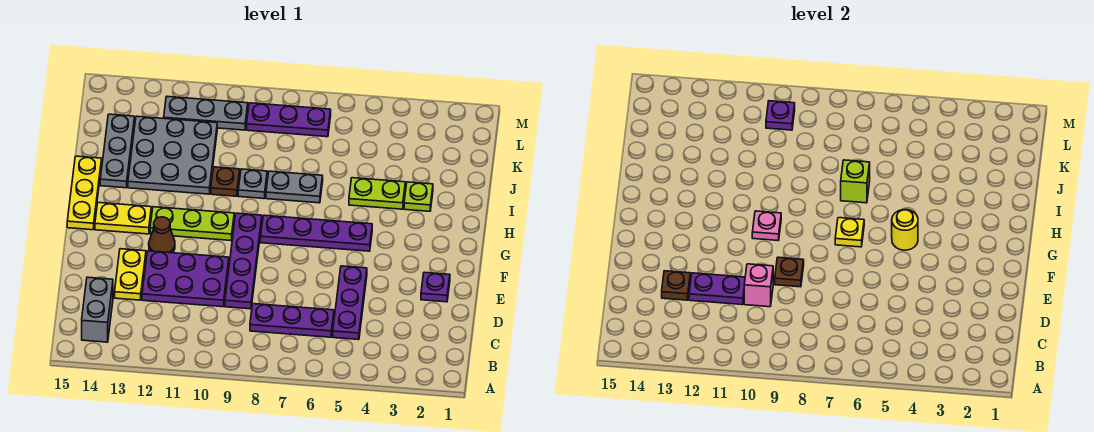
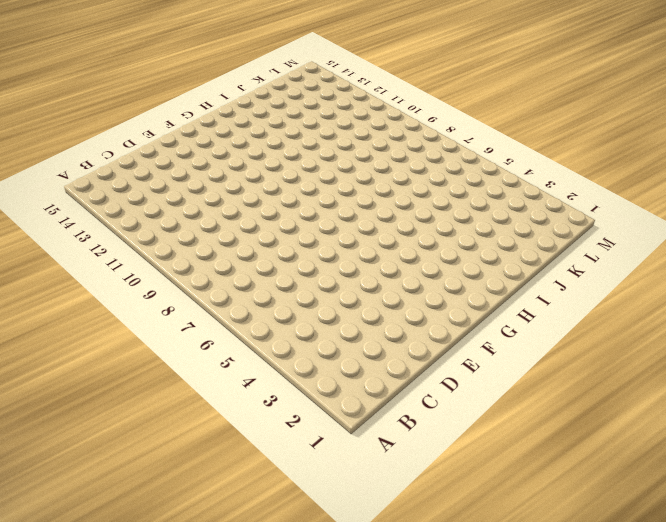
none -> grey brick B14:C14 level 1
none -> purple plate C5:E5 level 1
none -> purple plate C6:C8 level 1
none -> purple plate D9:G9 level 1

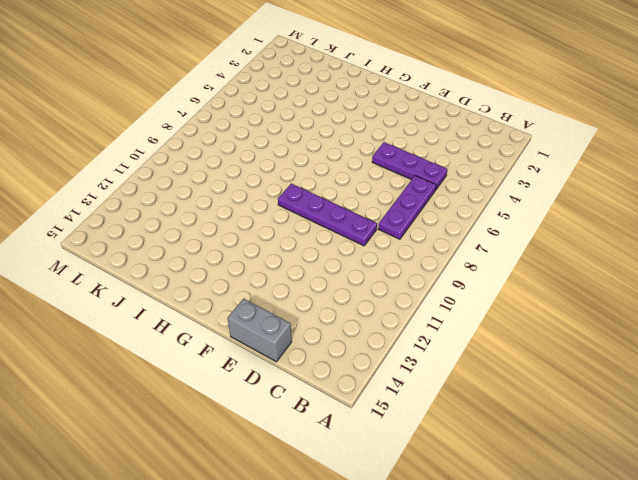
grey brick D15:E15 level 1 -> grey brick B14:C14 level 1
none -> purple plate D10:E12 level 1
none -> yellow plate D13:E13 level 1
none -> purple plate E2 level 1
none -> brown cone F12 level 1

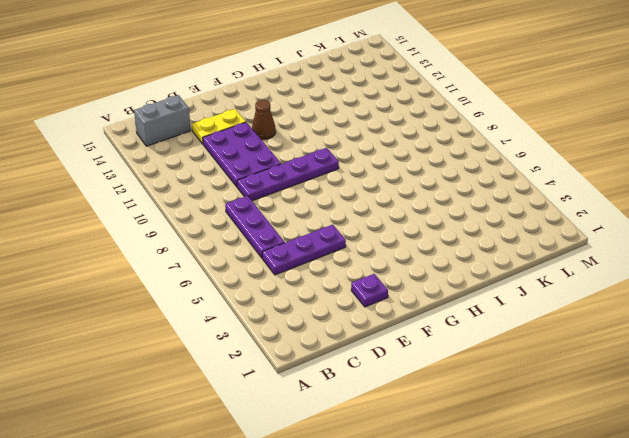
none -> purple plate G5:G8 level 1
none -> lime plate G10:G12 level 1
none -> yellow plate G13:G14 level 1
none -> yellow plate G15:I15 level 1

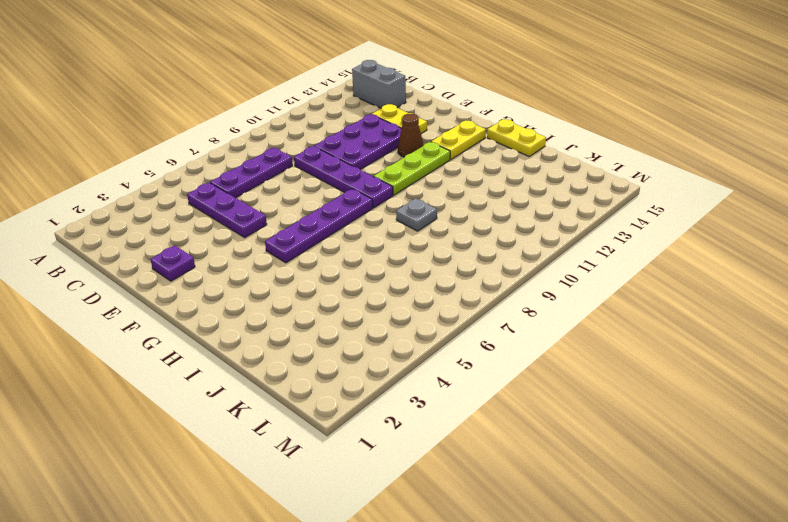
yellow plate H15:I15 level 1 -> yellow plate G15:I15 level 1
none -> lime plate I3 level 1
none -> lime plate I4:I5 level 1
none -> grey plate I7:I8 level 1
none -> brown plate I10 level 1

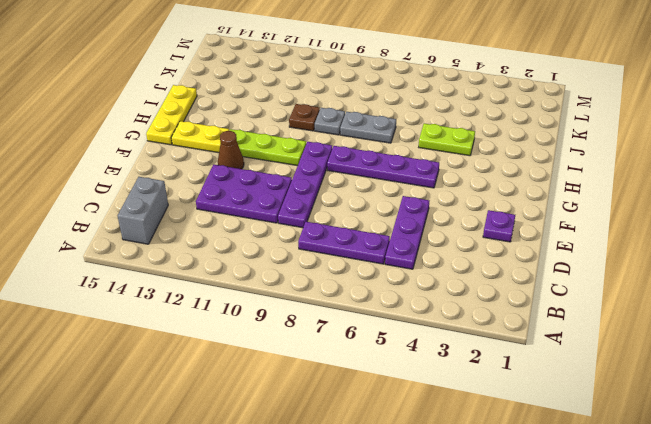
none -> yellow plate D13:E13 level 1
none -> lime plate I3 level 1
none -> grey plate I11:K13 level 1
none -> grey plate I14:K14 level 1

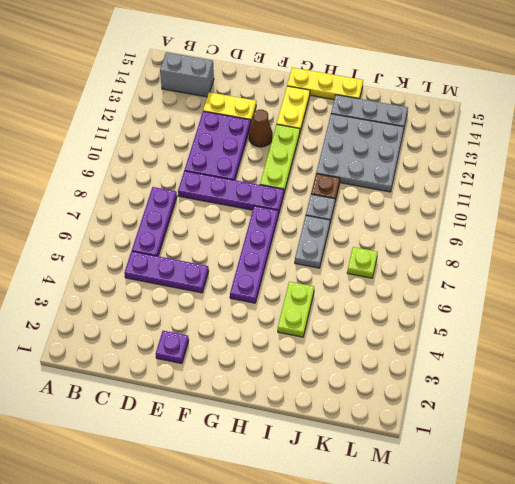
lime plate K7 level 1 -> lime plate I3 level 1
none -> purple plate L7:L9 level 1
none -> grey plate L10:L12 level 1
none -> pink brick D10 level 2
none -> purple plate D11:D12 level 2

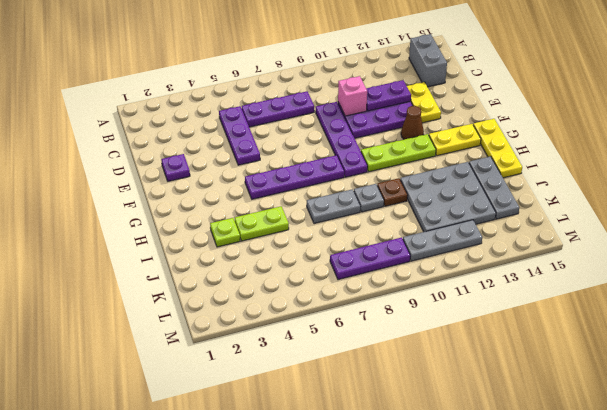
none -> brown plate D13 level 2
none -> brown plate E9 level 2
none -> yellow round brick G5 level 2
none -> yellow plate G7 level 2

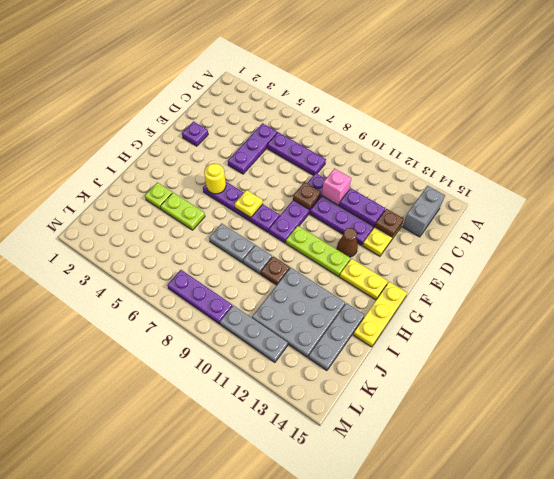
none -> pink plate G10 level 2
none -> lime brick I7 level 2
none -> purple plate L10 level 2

____

# [Task brief]
Please report every line among the entries that includes "brown".

# [Task result]
none -> brown cone F12 level 1
none -> brown plate I10 level 1
none -> brown plate D13 level 2
none -> brown plate E9 level 2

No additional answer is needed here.